- **TASK OBJECTIVE**
Pull out every line in the listing below that contains the word "real". Case counts.

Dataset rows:
++++++

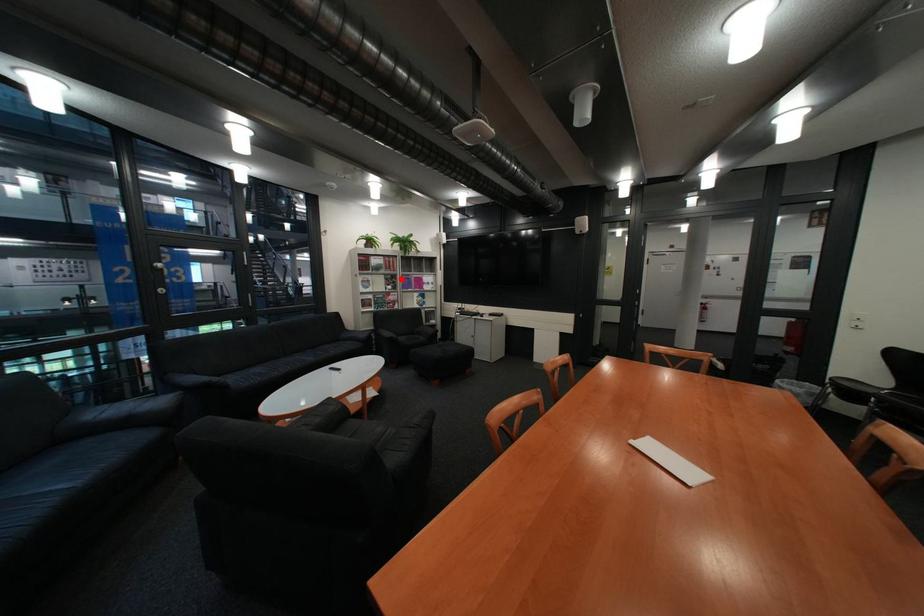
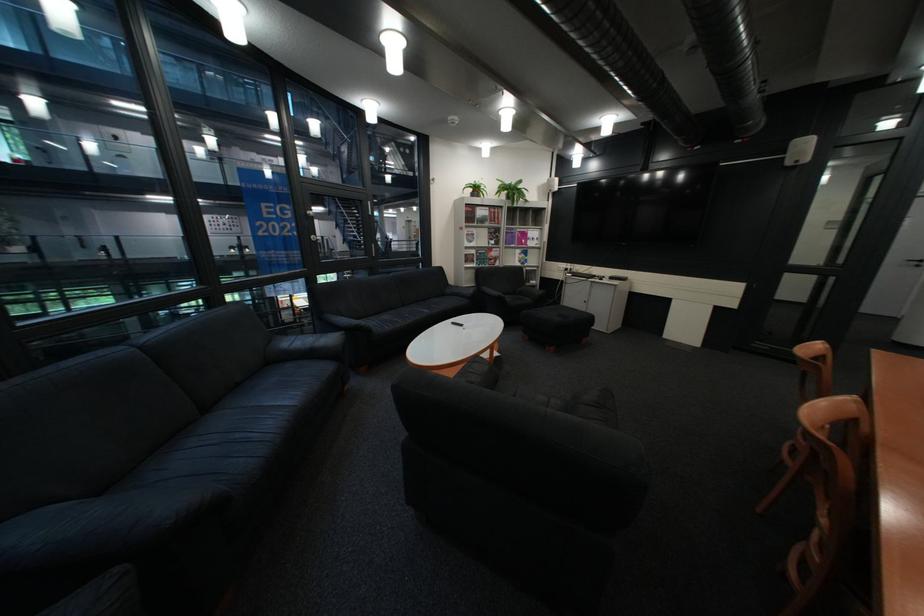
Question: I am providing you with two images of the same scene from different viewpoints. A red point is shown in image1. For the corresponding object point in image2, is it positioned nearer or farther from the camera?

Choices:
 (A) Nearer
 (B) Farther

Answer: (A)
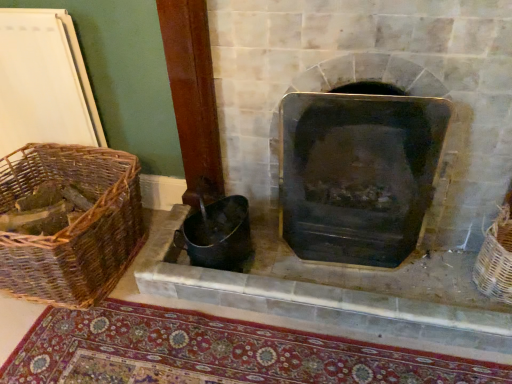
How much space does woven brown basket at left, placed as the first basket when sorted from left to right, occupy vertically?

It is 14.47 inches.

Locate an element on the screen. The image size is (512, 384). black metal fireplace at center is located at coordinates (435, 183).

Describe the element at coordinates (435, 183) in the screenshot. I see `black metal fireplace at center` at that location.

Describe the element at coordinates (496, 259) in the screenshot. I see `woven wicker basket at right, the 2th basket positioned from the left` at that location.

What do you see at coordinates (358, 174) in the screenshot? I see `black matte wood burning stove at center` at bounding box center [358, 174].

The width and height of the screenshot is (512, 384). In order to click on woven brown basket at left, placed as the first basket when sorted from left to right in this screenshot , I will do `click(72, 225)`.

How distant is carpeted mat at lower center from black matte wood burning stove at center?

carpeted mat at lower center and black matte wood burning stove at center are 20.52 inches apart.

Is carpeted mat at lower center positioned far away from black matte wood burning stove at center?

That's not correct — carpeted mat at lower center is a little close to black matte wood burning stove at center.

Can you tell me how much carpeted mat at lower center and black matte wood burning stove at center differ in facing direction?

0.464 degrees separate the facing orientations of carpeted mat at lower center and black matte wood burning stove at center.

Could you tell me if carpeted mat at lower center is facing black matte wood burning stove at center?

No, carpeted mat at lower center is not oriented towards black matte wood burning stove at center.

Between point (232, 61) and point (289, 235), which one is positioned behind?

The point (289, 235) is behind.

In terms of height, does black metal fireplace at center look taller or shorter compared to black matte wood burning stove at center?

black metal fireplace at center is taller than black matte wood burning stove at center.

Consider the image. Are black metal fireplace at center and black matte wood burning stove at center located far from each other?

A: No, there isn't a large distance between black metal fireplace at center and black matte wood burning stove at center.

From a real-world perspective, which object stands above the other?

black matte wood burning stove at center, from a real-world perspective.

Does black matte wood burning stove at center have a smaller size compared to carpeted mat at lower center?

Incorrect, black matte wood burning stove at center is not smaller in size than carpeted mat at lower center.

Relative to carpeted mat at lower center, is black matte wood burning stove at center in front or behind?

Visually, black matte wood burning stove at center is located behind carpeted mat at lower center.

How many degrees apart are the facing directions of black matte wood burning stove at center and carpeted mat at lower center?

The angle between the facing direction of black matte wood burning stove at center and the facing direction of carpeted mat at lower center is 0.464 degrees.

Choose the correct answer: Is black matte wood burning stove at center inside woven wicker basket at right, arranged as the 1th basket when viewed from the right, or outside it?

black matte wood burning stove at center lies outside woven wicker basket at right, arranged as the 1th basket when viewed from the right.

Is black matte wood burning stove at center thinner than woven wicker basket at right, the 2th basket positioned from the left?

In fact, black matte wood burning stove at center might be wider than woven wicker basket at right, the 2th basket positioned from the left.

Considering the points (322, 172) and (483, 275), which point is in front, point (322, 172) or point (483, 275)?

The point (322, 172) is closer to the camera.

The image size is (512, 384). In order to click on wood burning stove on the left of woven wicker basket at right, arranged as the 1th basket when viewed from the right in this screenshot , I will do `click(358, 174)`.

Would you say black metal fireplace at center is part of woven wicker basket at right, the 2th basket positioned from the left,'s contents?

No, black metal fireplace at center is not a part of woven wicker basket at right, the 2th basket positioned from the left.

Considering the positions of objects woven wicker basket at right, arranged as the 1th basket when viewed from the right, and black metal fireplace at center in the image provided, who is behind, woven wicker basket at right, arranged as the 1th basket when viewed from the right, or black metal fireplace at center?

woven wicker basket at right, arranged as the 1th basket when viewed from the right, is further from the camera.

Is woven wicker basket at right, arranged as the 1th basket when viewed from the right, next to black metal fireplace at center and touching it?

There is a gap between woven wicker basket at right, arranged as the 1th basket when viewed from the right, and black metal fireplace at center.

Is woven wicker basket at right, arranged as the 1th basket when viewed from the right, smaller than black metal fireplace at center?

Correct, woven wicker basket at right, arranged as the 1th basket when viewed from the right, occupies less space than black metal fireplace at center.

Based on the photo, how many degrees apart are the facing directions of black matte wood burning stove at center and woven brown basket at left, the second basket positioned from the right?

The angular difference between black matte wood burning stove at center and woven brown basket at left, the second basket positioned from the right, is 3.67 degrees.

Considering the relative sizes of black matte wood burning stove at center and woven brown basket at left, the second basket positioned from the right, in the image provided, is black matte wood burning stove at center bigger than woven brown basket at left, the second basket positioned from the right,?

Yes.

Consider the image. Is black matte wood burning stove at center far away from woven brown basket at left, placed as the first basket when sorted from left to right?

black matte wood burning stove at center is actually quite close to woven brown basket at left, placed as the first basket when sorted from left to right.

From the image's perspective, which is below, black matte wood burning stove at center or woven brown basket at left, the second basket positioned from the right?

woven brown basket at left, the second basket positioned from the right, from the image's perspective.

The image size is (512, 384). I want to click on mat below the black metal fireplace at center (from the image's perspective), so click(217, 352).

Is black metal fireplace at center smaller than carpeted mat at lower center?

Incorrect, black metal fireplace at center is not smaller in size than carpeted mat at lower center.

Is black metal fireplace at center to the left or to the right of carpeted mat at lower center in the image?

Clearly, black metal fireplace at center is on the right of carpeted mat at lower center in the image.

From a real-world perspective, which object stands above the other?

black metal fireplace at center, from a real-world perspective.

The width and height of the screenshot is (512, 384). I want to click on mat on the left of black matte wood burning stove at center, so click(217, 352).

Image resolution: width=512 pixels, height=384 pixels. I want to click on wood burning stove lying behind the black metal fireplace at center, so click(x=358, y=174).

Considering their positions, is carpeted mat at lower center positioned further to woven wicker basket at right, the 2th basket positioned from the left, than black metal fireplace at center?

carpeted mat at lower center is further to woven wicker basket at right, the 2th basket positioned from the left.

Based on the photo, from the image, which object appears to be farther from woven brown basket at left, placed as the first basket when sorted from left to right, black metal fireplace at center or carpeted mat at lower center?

++++++

- **RESULT FOR THIS TASK**
From a real-world perspective, which object stands above the other?
black matte wood burning stove at center, from a real-world perspective.
From a real-world perspective, which object stands above the other?
black metal fireplace at center, from a real-world perspective.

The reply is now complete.